> Provided data
◆ ◆ ◆ ◆

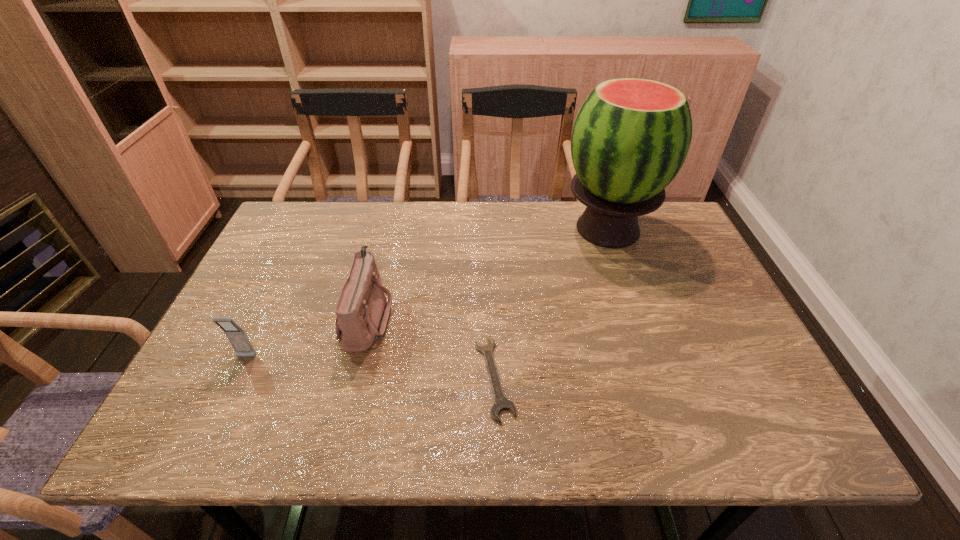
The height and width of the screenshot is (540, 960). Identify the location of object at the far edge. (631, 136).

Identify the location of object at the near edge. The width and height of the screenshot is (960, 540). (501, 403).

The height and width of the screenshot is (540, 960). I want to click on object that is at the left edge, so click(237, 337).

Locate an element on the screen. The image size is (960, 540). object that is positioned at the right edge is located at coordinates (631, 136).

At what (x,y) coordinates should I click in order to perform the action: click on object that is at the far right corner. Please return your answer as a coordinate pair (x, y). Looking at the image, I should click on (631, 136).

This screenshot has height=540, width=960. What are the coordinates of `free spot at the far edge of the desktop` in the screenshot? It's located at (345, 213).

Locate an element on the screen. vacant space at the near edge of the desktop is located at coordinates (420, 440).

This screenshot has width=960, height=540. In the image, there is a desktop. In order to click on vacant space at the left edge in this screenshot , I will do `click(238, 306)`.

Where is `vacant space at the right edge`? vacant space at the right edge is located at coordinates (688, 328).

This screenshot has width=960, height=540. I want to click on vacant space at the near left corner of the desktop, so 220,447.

◆ ◆ ◆ ◆

> Task to carry out
Please retype all of the records above line for line, leaving out the pictures.

> Result of this exercise
The height and width of the screenshot is (540, 960). Identify the location of object at the far edge. (631, 136).

Identify the location of object at the near edge. The width and height of the screenshot is (960, 540). (501, 403).

The height and width of the screenshot is (540, 960). I want to click on object that is at the left edge, so click(237, 337).

Locate an element on the screen. The image size is (960, 540). object that is positioned at the right edge is located at coordinates (631, 136).

At what (x,y) coordinates should I click in order to perform the action: click on object that is at the far right corner. Please return your answer as a coordinate pair (x, y). Looking at the image, I should click on (631, 136).

This screenshot has height=540, width=960. What are the coordinates of `free spot at the far edge of the desktop` in the screenshot? It's located at (345, 213).

Locate an element on the screen. vacant space at the near edge of the desktop is located at coordinates (420, 440).

This screenshot has width=960, height=540. In the image, there is a desktop. In order to click on vacant space at the left edge in this screenshot , I will do `click(238, 306)`.

Where is `vacant space at the right edge`? vacant space at the right edge is located at coordinates (688, 328).

This screenshot has width=960, height=540. I want to click on vacant space at the near left corner of the desktop, so 220,447.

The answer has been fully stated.